Without including any pictures, give back all of the data exactly.

Supplied material:
--- START ---
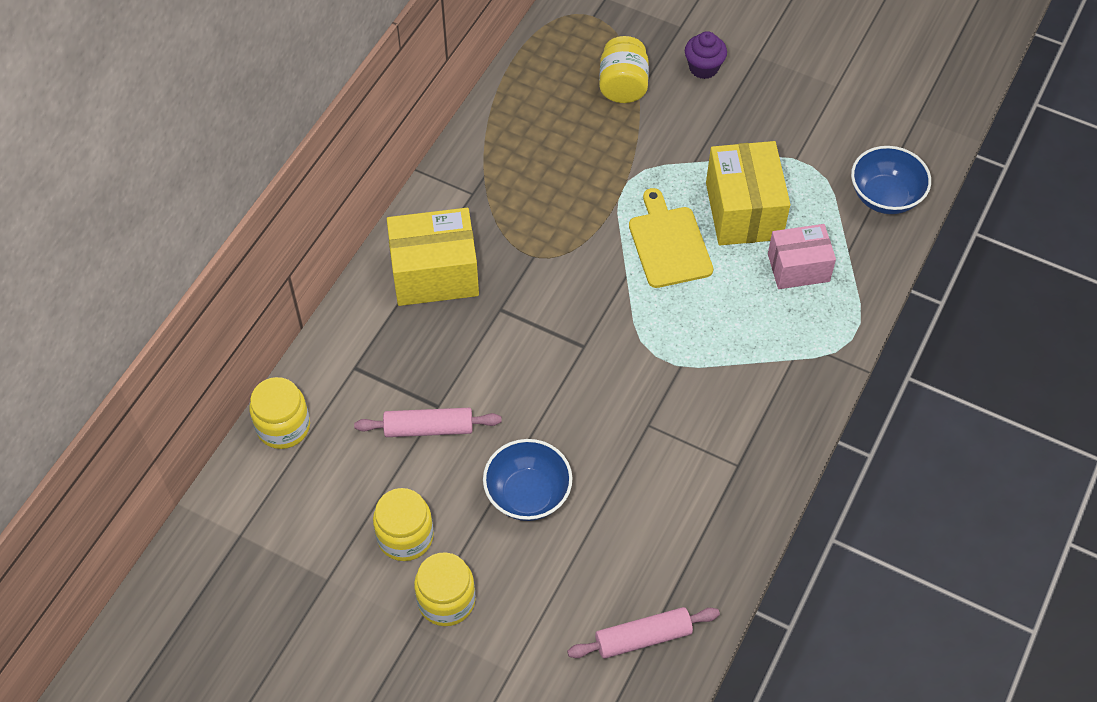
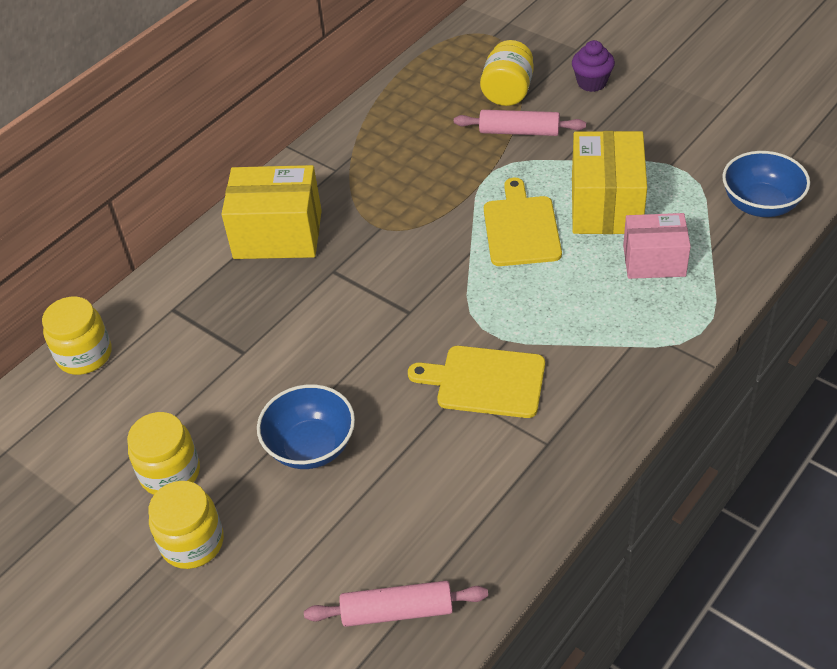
camera: 15 degrees right, 10 degrees down
(428, 428) = (228, 372): pink rolling pin -> pink rolling pin (519, 131)
(670, 410) = (485, 382): none -> yellow cutting board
--- END ---
Output of the task:
camera: 15 degrees right, 10 degrees down
(428, 428) = (228, 372): pink rolling pin -> pink rolling pin (519, 131)
(670, 410) = (485, 382): none -> yellow cutting board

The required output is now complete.